DATASET EXTRACT:

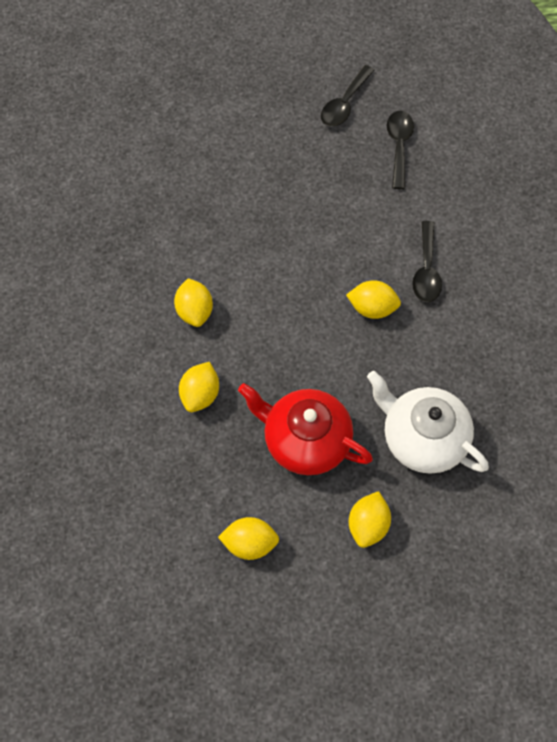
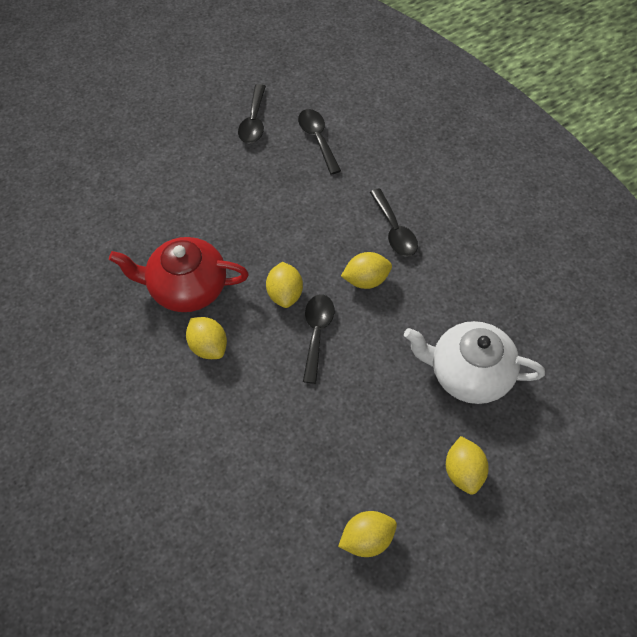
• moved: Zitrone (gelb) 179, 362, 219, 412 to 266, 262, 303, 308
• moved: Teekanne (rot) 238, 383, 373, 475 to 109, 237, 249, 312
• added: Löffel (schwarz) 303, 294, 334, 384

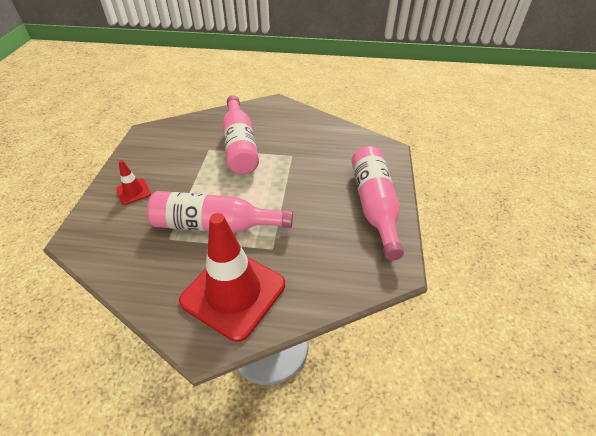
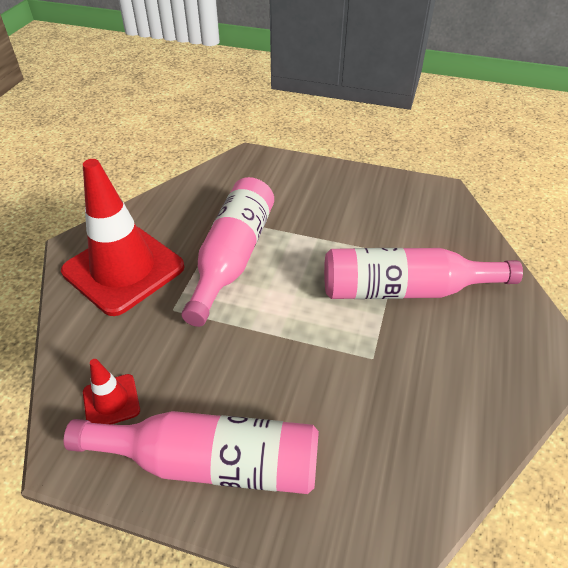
• moved: Leitkegel (rot) 116, 160, 151, 205 to 83, 359, 140, 424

WHAT THE TASK ASKS:
Find the word "moved" in the material, then list each line that holds it.

SOLUTION TO THE EXERCISE:
• moved: Zitrone (gelb) 179, 362, 219, 412 to 266, 262, 303, 308
• moved: Teekanne (rot) 238, 383, 373, 475 to 109, 237, 249, 312
• moved: Leitkegel (rot) 116, 160, 151, 205 to 83, 359, 140, 424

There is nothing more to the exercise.